═════ MATERIAL PROPORCIONADO

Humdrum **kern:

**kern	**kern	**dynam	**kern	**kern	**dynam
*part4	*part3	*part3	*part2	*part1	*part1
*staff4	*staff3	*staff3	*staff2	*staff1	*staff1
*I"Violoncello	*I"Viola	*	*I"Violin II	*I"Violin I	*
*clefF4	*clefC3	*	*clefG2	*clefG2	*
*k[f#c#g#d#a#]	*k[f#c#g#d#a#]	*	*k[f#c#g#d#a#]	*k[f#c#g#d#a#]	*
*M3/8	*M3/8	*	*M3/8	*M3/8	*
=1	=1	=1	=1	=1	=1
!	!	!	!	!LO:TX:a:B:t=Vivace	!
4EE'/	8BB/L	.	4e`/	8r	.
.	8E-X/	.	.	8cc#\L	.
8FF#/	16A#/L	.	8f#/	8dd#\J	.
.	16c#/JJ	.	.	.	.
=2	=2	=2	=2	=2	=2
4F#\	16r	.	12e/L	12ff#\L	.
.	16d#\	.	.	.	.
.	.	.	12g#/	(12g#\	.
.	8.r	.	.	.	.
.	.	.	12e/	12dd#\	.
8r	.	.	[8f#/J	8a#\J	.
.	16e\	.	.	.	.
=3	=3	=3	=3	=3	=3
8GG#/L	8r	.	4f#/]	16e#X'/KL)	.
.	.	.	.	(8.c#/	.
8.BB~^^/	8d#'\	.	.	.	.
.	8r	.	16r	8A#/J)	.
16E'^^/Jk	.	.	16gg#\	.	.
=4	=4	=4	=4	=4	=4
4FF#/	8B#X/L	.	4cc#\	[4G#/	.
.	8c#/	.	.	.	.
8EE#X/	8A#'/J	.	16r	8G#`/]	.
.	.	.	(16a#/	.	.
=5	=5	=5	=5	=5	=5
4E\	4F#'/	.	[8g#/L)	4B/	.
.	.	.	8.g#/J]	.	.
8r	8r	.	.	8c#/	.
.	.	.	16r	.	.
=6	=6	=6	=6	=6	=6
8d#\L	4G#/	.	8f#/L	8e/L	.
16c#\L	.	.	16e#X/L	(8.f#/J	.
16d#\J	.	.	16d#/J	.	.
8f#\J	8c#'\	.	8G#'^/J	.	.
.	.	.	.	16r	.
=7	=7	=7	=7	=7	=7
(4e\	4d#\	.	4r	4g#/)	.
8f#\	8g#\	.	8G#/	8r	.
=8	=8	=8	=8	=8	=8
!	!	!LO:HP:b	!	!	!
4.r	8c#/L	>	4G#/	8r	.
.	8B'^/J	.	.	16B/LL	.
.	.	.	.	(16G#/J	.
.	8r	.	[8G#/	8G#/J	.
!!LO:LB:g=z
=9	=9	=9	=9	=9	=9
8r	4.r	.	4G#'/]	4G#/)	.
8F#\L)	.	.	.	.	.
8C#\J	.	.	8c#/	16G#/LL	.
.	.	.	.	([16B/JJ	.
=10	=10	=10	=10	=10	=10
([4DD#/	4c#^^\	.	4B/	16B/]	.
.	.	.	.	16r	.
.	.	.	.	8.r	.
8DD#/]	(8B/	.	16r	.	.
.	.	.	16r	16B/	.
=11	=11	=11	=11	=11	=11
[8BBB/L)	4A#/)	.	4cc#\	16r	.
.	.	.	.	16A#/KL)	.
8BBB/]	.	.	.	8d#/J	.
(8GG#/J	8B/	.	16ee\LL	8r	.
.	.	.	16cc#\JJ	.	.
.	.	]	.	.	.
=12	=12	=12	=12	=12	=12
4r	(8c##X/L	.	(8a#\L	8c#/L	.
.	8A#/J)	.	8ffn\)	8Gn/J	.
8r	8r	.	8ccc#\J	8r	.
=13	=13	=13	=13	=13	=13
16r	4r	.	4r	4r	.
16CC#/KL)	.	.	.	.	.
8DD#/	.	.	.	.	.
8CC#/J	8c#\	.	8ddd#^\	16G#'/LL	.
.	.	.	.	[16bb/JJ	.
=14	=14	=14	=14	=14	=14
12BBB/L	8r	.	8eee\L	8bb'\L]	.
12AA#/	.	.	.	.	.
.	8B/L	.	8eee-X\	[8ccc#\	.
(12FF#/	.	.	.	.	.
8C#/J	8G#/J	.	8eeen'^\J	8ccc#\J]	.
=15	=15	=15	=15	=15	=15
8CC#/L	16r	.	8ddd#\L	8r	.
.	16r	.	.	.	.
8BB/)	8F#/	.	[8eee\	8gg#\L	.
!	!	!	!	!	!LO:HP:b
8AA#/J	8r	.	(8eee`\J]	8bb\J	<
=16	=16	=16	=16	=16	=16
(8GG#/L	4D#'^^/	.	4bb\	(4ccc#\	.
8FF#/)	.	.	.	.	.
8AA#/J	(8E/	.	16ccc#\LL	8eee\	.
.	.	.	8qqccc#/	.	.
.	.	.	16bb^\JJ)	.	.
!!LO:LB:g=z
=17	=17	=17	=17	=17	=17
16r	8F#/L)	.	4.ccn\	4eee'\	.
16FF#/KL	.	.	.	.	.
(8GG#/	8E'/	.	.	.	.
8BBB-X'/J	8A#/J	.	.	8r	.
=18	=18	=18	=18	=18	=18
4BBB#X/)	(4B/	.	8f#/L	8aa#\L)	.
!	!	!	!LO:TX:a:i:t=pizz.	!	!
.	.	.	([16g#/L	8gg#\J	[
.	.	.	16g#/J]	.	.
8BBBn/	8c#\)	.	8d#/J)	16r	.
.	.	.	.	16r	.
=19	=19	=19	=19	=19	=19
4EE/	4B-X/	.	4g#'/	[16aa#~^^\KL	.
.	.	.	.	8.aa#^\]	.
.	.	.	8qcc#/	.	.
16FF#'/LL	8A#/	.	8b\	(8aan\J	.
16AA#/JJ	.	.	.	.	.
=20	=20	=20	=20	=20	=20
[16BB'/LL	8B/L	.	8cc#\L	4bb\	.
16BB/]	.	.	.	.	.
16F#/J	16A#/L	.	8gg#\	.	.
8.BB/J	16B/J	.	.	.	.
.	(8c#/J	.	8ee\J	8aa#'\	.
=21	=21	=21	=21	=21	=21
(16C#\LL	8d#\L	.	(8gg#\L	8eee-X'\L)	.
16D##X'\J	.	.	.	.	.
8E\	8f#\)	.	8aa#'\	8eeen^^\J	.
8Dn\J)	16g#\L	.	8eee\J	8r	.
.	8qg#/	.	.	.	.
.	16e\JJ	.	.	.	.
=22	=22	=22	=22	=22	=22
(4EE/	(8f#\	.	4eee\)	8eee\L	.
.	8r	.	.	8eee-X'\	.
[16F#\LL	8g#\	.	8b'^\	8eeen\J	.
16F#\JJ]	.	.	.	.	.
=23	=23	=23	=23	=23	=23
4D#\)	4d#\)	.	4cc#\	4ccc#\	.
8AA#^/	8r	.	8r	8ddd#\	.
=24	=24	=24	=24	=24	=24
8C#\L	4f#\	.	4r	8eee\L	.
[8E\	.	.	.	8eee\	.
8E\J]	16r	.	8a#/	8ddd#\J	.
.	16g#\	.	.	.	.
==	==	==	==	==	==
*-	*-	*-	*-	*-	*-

══════════

» **TU OBJETIVO**
Busca en las filas de arriba todas las que contengan la cadena "kern" y cópialas sin cambios.

» **EJERCICIO RESUELTO**
Humdrum **kern:
**kern	**kern	**dynam	**kern	**kern	**dynam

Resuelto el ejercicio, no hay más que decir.